#### [Problem requirements]
Repeat only the lines running from the beginning of the material through the line that contains "white strawberry: [275,721,361,808]".

::::::::::

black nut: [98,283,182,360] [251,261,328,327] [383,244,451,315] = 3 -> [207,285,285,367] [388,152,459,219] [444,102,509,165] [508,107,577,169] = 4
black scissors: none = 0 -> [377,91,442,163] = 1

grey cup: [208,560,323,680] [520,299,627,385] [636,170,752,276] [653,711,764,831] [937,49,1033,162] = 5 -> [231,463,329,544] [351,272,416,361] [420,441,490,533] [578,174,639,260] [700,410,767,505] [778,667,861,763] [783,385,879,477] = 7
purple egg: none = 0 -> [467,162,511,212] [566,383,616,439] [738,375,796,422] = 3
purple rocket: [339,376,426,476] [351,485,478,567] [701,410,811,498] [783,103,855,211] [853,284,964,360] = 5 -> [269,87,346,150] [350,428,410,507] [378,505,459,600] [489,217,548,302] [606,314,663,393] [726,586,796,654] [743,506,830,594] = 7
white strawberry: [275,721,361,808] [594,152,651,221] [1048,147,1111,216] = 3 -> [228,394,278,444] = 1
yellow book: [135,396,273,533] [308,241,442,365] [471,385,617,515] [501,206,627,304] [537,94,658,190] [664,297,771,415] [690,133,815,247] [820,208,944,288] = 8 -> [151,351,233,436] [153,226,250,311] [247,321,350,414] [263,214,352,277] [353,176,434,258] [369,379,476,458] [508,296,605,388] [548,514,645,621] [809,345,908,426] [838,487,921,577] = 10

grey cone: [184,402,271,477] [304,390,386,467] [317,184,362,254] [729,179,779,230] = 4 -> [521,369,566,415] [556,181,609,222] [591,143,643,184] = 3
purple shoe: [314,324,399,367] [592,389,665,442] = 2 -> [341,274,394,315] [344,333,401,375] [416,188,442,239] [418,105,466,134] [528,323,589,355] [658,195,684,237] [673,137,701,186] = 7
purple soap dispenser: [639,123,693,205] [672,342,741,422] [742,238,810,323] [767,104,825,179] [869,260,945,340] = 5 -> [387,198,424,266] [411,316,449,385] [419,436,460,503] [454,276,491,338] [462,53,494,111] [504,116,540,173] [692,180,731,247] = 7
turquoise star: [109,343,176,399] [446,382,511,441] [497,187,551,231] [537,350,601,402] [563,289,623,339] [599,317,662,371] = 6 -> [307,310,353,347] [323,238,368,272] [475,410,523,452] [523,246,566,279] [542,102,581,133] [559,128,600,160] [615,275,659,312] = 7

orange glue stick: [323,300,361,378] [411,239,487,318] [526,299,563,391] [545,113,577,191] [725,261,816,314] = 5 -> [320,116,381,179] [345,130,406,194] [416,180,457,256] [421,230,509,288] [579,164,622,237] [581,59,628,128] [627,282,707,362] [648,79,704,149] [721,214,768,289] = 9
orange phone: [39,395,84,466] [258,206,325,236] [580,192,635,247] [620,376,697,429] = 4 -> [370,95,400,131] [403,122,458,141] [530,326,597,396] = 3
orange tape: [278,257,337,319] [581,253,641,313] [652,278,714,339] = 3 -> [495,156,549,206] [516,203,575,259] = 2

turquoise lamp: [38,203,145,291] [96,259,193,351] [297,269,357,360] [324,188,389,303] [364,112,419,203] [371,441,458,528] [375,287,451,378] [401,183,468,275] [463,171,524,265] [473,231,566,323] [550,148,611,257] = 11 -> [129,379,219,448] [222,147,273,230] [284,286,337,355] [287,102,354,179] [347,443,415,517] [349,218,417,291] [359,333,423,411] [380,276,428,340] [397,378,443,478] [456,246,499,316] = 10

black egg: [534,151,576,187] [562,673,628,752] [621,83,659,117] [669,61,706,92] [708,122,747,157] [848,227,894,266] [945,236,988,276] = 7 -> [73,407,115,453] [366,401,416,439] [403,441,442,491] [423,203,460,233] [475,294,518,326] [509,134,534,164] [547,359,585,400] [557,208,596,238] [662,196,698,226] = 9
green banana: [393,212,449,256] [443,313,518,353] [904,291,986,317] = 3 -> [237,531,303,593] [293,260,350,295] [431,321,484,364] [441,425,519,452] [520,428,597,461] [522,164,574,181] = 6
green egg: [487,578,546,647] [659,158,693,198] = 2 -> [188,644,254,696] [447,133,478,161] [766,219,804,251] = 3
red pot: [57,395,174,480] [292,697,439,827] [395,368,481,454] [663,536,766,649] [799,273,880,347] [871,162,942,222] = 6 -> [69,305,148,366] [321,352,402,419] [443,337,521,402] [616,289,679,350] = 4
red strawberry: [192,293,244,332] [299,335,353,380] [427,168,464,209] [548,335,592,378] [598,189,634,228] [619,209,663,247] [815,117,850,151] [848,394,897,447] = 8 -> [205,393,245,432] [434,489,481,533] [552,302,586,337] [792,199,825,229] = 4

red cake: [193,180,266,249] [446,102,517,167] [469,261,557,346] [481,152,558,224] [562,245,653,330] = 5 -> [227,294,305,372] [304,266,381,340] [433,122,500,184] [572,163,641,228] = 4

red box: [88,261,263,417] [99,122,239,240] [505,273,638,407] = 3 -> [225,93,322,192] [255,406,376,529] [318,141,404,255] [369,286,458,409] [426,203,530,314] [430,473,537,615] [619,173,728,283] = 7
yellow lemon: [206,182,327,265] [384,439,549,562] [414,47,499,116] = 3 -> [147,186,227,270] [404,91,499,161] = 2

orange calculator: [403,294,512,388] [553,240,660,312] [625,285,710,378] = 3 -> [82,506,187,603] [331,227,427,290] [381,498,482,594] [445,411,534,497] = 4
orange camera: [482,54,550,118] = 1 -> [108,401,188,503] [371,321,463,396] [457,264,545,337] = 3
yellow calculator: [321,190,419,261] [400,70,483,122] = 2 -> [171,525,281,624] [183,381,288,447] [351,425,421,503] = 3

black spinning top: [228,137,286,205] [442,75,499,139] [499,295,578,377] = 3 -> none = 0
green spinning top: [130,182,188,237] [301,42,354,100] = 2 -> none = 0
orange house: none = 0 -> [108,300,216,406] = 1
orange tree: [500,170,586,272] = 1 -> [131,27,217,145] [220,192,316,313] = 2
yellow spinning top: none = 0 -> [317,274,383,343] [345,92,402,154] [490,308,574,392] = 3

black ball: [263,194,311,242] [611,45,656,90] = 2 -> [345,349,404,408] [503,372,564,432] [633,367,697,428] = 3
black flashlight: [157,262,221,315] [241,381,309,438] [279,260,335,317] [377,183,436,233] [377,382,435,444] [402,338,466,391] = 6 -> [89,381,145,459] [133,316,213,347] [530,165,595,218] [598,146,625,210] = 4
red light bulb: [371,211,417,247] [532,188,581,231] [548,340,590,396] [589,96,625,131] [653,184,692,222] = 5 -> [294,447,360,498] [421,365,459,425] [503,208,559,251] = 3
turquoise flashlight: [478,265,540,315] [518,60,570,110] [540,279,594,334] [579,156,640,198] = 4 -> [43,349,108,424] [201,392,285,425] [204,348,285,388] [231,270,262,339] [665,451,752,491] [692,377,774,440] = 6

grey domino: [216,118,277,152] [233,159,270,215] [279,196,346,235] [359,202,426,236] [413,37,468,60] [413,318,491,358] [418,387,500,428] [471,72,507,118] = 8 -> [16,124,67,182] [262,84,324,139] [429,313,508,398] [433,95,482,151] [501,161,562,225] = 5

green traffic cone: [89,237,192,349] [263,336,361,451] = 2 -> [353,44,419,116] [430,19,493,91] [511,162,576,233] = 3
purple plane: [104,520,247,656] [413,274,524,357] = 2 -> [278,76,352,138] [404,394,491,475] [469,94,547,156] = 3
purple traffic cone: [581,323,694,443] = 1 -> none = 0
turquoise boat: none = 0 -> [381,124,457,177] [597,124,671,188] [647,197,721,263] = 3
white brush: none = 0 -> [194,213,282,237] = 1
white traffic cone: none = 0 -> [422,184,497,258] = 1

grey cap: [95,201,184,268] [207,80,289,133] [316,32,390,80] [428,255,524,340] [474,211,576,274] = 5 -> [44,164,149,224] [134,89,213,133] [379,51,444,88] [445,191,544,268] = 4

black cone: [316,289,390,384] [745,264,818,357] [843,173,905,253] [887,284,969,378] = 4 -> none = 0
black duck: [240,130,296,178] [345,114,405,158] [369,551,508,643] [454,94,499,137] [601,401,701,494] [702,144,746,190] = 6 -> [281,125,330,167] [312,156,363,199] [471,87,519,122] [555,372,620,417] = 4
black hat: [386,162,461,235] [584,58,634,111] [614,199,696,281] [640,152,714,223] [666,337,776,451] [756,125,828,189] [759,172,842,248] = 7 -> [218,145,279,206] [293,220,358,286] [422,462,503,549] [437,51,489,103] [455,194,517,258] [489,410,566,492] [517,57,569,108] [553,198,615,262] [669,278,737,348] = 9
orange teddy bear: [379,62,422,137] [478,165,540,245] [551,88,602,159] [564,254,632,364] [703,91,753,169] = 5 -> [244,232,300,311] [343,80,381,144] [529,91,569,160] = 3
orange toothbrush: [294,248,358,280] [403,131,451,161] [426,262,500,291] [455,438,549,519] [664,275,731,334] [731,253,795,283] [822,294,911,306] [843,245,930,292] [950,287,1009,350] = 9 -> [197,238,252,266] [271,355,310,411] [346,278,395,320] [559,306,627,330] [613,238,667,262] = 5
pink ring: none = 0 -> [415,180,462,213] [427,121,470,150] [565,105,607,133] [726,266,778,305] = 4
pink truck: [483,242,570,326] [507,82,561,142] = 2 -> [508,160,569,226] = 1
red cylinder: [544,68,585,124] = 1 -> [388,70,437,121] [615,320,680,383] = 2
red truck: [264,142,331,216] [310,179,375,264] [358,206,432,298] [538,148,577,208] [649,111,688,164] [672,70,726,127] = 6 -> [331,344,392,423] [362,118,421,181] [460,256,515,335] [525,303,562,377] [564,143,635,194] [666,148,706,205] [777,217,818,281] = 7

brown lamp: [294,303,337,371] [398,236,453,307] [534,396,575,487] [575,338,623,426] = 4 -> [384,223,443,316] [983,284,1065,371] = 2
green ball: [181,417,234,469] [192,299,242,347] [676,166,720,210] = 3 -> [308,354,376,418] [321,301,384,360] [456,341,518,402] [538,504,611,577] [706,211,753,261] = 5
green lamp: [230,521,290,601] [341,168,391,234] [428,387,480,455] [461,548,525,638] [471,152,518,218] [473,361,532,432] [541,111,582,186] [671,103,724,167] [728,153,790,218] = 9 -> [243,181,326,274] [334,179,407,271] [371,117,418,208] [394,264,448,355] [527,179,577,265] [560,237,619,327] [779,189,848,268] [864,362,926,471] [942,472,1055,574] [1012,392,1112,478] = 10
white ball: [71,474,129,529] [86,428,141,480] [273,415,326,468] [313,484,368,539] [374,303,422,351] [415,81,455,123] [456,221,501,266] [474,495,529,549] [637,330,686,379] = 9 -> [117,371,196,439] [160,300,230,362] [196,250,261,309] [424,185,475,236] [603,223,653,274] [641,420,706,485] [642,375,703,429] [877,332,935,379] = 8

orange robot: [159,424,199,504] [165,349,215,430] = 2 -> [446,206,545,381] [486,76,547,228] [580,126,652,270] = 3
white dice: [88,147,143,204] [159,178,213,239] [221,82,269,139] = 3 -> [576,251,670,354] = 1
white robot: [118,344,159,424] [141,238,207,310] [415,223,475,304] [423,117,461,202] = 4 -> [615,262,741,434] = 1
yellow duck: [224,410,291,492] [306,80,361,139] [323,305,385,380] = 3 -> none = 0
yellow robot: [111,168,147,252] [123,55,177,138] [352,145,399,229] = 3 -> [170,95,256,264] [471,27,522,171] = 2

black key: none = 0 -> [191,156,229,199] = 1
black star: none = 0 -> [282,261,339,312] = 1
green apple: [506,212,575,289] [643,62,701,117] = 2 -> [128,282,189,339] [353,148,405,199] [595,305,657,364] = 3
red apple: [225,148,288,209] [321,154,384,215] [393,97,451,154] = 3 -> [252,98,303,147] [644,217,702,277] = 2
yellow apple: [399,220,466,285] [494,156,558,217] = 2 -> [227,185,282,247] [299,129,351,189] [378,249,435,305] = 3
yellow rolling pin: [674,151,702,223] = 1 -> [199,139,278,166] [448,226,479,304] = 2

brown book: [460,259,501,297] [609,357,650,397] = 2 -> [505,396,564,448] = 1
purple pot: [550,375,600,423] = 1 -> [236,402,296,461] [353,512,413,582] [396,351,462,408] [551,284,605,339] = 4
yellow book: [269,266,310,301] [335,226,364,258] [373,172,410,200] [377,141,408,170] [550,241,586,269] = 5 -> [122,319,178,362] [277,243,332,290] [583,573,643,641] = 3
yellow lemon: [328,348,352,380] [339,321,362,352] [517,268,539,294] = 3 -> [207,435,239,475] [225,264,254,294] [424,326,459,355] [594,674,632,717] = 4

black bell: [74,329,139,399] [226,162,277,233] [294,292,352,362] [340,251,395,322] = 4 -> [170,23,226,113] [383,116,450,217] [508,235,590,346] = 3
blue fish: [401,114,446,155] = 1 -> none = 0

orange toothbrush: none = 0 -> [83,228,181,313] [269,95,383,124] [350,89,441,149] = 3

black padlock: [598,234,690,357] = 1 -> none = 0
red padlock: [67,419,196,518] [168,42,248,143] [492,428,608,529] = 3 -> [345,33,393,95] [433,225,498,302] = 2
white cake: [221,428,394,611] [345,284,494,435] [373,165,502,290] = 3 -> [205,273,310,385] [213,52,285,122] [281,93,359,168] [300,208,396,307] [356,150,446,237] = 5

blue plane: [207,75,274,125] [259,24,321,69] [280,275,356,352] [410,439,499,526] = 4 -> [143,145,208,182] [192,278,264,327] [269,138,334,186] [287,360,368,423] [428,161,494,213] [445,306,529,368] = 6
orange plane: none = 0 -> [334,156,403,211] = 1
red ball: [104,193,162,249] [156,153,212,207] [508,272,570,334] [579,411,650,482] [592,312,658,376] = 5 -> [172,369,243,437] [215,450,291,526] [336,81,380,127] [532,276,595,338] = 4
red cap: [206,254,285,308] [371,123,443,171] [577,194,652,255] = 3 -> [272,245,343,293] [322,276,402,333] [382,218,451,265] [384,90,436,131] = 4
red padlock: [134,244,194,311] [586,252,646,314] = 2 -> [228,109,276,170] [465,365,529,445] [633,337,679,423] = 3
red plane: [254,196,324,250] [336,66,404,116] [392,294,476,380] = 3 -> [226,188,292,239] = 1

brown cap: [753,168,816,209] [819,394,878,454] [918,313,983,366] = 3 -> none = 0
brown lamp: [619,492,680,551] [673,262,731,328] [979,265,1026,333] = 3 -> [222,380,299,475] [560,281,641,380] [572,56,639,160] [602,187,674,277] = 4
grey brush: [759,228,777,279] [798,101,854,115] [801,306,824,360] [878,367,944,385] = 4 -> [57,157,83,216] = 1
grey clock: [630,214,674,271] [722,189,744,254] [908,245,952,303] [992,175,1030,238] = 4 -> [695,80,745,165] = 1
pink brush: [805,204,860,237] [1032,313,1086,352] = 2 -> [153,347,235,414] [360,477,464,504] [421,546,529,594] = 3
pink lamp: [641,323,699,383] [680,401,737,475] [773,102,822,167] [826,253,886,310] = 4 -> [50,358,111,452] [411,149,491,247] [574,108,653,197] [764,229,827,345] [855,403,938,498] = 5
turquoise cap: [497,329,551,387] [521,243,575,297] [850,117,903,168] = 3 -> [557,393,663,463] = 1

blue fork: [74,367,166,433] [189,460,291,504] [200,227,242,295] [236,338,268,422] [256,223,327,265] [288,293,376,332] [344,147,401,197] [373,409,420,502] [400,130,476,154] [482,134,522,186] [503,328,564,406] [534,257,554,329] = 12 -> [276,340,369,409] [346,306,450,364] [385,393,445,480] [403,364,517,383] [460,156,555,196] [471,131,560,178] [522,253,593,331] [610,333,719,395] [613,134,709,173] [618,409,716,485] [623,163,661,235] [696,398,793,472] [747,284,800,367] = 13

::::::::::

#### [Response to the exercise]
black nut: [98,283,182,360] [251,261,328,327] [383,244,451,315] = 3 -> [207,285,285,367] [388,152,459,219] [444,102,509,165] [508,107,577,169] = 4
black scissors: none = 0 -> [377,91,442,163] = 1

grey cup: [208,560,323,680] [520,299,627,385] [636,170,752,276] [653,711,764,831] [937,49,1033,162] = 5 -> [231,463,329,544] [351,272,416,361] [420,441,490,533] [578,174,639,260] [700,410,767,505] [778,667,861,763] [783,385,879,477] = 7
purple egg: none = 0 -> [467,162,511,212] [566,383,616,439] [738,375,796,422] = 3
purple rocket: [339,376,426,476] [351,485,478,567] [701,410,811,498] [783,103,855,211] [853,284,964,360] = 5 -> [269,87,346,150] [350,428,410,507] [378,505,459,600] [489,217,548,302] [606,314,663,393] [726,586,796,654] [743,506,830,594] = 7
white strawberry: [275,721,361,808] [594,152,651,221] [1048,147,1111,216] = 3 -> [228,394,278,444] = 1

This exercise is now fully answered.